* [Task prompt]: Retype, without any change, the first line of the records and every line after it through the one containing "FAN pin SIG: D3 -> A2".

* [Given information]:
↓

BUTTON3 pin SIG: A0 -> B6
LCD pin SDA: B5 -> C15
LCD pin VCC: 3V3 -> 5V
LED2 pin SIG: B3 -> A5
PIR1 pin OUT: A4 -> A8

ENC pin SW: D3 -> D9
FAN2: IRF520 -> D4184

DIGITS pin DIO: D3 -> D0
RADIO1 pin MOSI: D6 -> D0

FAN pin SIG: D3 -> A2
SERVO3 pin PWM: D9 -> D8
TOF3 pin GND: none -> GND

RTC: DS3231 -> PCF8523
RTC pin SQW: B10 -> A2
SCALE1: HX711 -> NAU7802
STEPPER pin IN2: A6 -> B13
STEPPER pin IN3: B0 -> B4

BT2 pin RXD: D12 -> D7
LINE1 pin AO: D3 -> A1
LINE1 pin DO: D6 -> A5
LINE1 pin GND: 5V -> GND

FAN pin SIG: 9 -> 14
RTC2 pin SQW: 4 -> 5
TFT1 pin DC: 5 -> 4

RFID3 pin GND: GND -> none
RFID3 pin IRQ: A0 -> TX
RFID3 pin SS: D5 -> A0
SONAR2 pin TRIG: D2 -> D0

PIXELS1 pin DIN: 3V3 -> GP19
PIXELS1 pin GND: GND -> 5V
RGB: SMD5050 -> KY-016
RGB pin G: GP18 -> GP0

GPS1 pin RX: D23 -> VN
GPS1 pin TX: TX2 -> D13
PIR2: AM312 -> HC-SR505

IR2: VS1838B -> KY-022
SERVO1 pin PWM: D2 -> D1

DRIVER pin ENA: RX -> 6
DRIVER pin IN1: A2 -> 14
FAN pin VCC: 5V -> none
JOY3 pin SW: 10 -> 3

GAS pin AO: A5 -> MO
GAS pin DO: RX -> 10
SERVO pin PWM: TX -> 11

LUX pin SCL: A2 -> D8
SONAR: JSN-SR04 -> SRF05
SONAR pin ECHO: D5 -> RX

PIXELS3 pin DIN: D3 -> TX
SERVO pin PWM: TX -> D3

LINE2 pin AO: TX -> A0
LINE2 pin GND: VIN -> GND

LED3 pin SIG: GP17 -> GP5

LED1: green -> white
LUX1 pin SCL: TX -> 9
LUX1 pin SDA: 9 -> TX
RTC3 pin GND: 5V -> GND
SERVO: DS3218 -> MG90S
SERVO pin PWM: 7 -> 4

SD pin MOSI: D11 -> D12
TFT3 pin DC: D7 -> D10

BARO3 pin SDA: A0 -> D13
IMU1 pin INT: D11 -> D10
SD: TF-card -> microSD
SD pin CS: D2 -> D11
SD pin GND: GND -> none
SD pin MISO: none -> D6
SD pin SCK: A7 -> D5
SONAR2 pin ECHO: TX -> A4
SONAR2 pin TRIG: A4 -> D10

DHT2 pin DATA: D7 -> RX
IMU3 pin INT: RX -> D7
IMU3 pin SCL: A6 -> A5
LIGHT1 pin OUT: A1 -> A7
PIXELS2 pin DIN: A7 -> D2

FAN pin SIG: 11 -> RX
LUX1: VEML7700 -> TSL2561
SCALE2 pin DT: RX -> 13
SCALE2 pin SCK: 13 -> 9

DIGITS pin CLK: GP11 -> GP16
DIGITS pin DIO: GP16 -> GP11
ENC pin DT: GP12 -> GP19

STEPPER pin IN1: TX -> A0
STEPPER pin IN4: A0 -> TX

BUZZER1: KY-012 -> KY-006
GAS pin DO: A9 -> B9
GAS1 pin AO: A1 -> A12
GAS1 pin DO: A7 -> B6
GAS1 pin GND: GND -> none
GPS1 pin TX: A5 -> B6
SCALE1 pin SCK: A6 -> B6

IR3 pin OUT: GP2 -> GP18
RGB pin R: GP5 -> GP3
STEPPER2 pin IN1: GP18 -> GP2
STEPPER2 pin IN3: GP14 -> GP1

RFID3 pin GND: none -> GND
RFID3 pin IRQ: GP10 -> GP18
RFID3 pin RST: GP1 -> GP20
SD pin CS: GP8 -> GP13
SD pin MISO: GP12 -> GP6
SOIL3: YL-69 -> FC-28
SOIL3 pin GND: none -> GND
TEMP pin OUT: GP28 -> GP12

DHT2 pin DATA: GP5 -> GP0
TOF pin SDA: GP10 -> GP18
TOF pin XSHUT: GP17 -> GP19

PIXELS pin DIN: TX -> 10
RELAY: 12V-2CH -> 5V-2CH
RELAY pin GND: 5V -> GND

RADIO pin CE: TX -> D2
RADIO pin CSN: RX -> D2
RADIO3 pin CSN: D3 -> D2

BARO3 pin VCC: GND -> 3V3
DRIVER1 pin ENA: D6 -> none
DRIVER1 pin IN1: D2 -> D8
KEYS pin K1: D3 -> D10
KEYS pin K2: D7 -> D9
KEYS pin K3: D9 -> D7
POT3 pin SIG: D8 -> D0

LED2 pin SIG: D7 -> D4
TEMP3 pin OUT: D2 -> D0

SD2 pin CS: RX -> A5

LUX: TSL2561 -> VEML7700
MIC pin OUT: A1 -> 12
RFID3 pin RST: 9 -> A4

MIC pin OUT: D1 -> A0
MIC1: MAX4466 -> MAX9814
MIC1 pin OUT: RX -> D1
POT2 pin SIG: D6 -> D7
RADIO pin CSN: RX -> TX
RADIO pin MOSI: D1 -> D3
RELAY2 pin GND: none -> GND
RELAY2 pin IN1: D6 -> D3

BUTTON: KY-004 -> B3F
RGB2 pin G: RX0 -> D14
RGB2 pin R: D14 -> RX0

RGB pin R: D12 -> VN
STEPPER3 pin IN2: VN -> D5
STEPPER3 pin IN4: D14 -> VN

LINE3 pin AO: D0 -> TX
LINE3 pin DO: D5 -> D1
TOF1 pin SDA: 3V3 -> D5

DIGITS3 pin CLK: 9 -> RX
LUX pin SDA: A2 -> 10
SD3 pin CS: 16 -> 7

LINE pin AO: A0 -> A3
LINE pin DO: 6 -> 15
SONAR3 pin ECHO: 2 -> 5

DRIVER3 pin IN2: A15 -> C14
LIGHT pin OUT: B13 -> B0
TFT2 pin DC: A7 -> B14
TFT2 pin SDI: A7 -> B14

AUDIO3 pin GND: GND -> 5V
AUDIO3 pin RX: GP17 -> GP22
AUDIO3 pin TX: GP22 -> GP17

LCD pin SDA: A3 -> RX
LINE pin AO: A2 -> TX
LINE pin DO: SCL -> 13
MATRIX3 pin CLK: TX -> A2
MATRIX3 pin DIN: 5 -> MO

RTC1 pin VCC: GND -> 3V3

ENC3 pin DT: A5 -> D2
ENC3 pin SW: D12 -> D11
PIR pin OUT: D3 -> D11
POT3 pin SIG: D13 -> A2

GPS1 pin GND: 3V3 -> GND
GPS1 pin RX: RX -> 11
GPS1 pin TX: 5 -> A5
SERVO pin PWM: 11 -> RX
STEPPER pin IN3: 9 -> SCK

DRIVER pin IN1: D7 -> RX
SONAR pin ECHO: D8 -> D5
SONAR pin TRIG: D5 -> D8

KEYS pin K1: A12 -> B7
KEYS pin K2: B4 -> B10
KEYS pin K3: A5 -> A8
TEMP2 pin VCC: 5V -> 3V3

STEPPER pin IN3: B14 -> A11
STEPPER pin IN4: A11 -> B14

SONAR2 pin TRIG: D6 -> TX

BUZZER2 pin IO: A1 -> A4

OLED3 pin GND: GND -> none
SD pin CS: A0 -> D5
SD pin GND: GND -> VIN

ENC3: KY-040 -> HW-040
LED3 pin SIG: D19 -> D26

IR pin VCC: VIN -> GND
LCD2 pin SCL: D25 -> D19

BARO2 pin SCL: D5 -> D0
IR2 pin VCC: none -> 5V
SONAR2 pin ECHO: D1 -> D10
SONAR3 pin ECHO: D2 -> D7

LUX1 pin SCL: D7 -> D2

↑

* [Answer to the exercise]:
BUTTON3 pin SIG: A0 -> B6
LCD pin SDA: B5 -> C15
LCD pin VCC: 3V3 -> 5V
LED2 pin SIG: B3 -> A5
PIR1 pin OUT: A4 -> A8

ENC pin SW: D3 -> D9
FAN2: IRF520 -> D4184

DIGITS pin DIO: D3 -> D0
RADIO1 pin MOSI: D6 -> D0

FAN pin SIG: D3 -> A2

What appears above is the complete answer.